**Requirement:** Pull out every line in the data that has the string "shifted" in it.

Coordinate-based change listings
--------------------------------
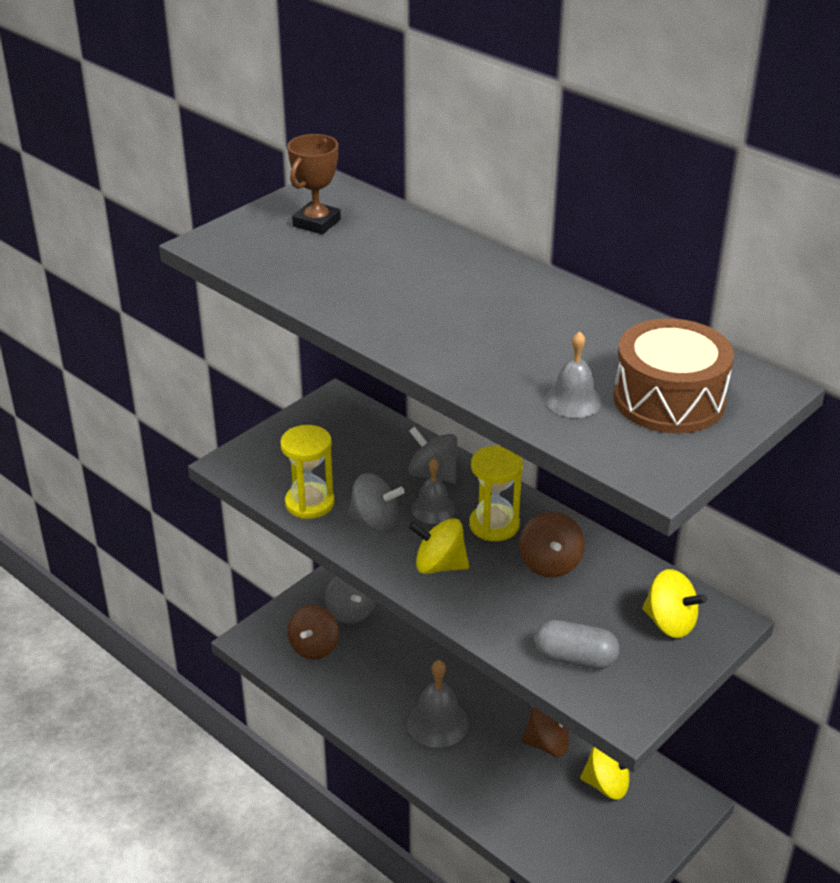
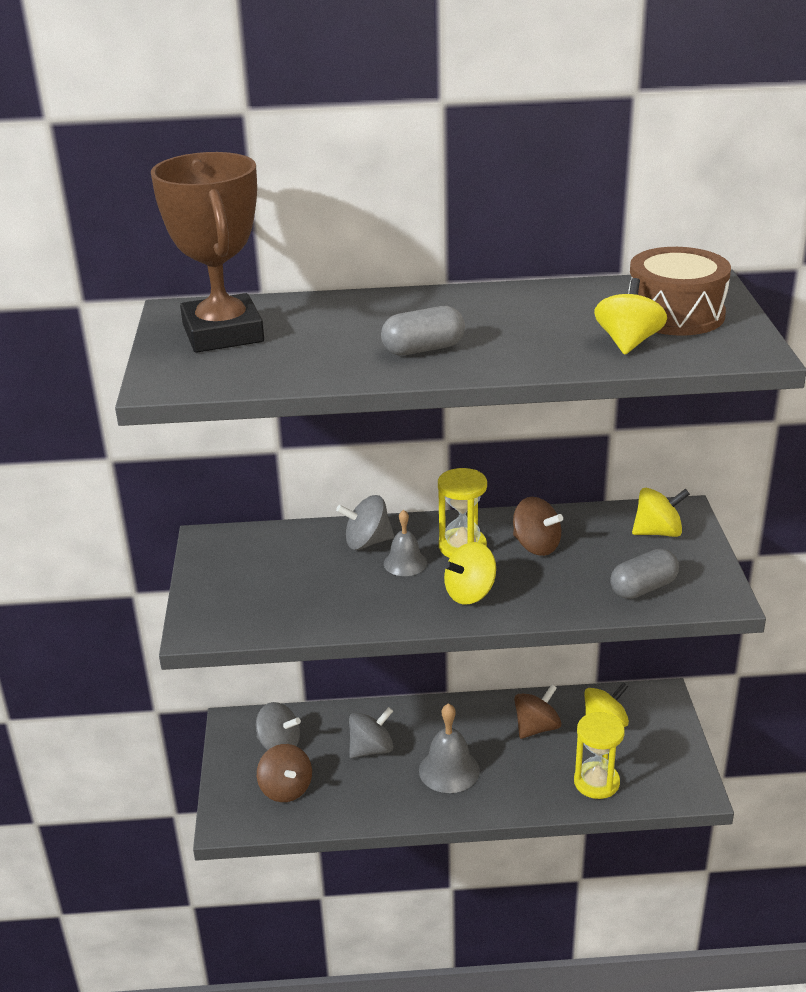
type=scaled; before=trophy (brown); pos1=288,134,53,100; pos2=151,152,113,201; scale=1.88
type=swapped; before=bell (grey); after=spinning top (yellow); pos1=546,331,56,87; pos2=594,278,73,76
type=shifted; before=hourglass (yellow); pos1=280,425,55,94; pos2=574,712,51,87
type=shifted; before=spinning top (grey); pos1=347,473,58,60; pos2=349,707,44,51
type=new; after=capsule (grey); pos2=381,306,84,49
--------------------------------
**Response:**
type=shifted; before=hourglass (yellow); pos1=280,425,55,94; pos2=574,712,51,87
type=shifted; before=spinning top (grey); pos1=347,473,58,60; pos2=349,707,44,51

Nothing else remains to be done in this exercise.